■ Task brief
Repeat each line of the data exactly as written.
═══ Entries shown ═══
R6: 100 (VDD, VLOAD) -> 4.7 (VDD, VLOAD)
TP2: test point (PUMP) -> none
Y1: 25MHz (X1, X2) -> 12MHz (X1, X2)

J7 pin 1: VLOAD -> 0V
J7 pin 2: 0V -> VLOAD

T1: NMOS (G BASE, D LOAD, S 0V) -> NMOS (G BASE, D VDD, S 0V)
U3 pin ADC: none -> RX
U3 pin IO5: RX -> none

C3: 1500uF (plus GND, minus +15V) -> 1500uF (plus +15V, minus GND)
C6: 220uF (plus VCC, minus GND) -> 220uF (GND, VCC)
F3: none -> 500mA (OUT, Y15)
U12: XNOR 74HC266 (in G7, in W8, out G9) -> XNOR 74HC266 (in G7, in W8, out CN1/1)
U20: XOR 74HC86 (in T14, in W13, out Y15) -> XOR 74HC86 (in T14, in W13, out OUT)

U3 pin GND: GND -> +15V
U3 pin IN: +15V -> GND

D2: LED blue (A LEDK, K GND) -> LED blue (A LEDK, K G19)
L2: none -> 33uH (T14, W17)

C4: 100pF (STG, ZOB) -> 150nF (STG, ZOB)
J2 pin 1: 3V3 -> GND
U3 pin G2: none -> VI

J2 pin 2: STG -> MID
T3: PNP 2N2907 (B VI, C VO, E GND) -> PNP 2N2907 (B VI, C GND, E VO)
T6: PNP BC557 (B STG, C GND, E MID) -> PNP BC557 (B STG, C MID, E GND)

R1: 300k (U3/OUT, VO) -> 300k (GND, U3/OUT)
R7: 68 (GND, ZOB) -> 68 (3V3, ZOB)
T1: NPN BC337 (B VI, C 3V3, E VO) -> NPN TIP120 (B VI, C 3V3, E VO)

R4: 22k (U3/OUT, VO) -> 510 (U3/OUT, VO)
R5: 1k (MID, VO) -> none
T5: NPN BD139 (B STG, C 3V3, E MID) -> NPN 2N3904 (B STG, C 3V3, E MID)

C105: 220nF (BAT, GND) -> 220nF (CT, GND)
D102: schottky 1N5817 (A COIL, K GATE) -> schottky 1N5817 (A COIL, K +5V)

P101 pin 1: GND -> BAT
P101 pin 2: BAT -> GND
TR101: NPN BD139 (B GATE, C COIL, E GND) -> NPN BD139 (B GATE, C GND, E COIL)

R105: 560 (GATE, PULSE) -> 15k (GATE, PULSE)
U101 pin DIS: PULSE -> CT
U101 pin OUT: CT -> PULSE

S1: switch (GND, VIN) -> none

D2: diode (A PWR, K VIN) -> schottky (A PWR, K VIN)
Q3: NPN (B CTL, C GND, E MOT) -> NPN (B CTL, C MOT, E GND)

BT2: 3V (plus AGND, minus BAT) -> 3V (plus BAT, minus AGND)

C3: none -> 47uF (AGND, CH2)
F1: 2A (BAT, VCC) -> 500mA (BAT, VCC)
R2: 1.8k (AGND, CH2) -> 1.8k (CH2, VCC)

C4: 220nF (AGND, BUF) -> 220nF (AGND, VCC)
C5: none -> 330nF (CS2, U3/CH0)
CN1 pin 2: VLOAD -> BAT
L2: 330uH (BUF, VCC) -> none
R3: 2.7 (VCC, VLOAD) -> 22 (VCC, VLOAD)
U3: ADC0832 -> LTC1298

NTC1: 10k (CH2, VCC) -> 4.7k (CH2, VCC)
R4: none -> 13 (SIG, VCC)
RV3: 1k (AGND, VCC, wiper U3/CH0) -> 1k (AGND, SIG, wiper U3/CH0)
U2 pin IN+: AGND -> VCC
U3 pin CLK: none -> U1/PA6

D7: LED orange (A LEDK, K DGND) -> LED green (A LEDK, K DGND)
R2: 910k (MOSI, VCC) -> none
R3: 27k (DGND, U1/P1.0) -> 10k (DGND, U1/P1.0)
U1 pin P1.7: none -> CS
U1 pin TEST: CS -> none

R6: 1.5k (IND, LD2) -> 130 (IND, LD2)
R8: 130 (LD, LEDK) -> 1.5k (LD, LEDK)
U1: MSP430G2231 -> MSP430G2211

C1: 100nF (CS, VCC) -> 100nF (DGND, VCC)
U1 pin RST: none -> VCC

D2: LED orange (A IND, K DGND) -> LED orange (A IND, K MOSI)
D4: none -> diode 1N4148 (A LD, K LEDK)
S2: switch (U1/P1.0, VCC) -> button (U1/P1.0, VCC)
═══
■ Your response
R6: 100 (VDD, VLOAD) -> 4.7 (VDD, VLOAD)
TP2: test point (PUMP) -> none
Y1: 25MHz (X1, X2) -> 12MHz (X1, X2)

J7 pin 1: VLOAD -> 0V
J7 pin 2: 0V -> VLOAD

T1: NMOS (G BASE, D LOAD, S 0V) -> NMOS (G BASE, D VDD, S 0V)
U3 pin ADC: none -> RX
U3 pin IO5: RX -> none

C3: 1500uF (plus GND, minus +15V) -> 1500uF (plus +15V, minus GND)
C6: 220uF (plus VCC, minus GND) -> 220uF (GND, VCC)
F3: none -> 500mA (OUT, Y15)
U12: XNOR 74HC266 (in G7, in W8, out G9) -> XNOR 74HC266 (in G7, in W8, out CN1/1)
U20: XOR 74HC86 (in T14, in W13, out Y15) -> XOR 74HC86 (in T14, in W13, out OUT)

U3 pin GND: GND -> +15V
U3 pin IN: +15V -> GND

D2: LED blue (A LEDK, K GND) -> LED blue (A LEDK, K G19)
L2: none -> 33uH (T14, W17)

C4: 100pF (STG, ZOB) -> 150nF (STG, ZOB)
J2 pin 1: 3V3 -> GND
U3 pin G2: none -> VI

J2 pin 2: STG -> MID
T3: PNP 2N2907 (B VI, C VO, E GND) -> PNP 2N2907 (B VI, C GND, E VO)
T6: PNP BC557 (B STG, C GND, E MID) -> PNP BC557 (B STG, C MID, E GND)

R1: 300k (U3/OUT, VO) -> 300k (GND, U3/OUT)
R7: 68 (GND, ZOB) -> 68 (3V3, ZOB)
T1: NPN BC337 (B VI, C 3V3, E VO) -> NPN TIP120 (B VI, C 3V3, E VO)

R4: 22k (U3/OUT, VO) -> 510 (U3/OUT, VO)
R5: 1k (MID, VO) -> none
T5: NPN BD139 (B STG, C 3V3, E MID) -> NPN 2N3904 (B STG, C 3V3, E MID)

C105: 220nF (BAT, GND) -> 220nF (CT, GND)
D102: schottky 1N5817 (A COIL, K GATE) -> schottky 1N5817 (A COIL, K +5V)

P101 pin 1: GND -> BAT
P101 pin 2: BAT -> GND
TR101: NPN BD139 (B GATE, C COIL, E GND) -> NPN BD139 (B GATE, C GND, E COIL)

R105: 560 (GATE, PULSE) -> 15k (GATE, PULSE)
U101 pin DIS: PULSE -> CT
U101 pin OUT: CT -> PULSE

S1: switch (GND, VIN) -> none

D2: diode (A PWR, K VIN) -> schottky (A PWR, K VIN)
Q3: NPN (B CTL, C GND, E MOT) -> NPN (B CTL, C MOT, E GND)

BT2: 3V (plus AGND, minus BAT) -> 3V (plus BAT, minus AGND)

C3: none -> 47uF (AGND, CH2)
F1: 2A (BAT, VCC) -> 500mA (BAT, VCC)
R2: 1.8k (AGND, CH2) -> 1.8k (CH2, VCC)

C4: 220nF (AGND, BUF) -> 220nF (AGND, VCC)
C5: none -> 330nF (CS2, U3/CH0)
CN1 pin 2: VLOAD -> BAT
L2: 330uH (BUF, VCC) -> none
R3: 2.7 (VCC, VLOAD) -> 22 (VCC, VLOAD)
U3: ADC0832 -> LTC1298

NTC1: 10k (CH2, VCC) -> 4.7k (CH2, VCC)
R4: none -> 13 (SIG, VCC)
RV3: 1k (AGND, VCC, wiper U3/CH0) -> 1k (AGND, SIG, wiper U3/CH0)
U2 pin IN+: AGND -> VCC
U3 pin CLK: none -> U1/PA6

D7: LED orange (A LEDK, K DGND) -> LED green (A LEDK, K DGND)
R2: 910k (MOSI, VCC) -> none
R3: 27k (DGND, U1/P1.0) -> 10k (DGND, U1/P1.0)
U1 pin P1.7: none -> CS
U1 pin TEST: CS -> none

R6: 1.5k (IND, LD2) -> 130 (IND, LD2)
R8: 130 (LD, LEDK) -> 1.5k (LD, LEDK)
U1: MSP430G2231 -> MSP430G2211

C1: 100nF (CS, VCC) -> 100nF (DGND, VCC)
U1 pin RST: none -> VCC

D2: LED orange (A IND, K DGND) -> LED orange (A IND, K MOSI)
D4: none -> diode 1N4148 (A LD, K LEDK)
S2: switch (U1/P1.0, VCC) -> button (U1/P1.0, VCC)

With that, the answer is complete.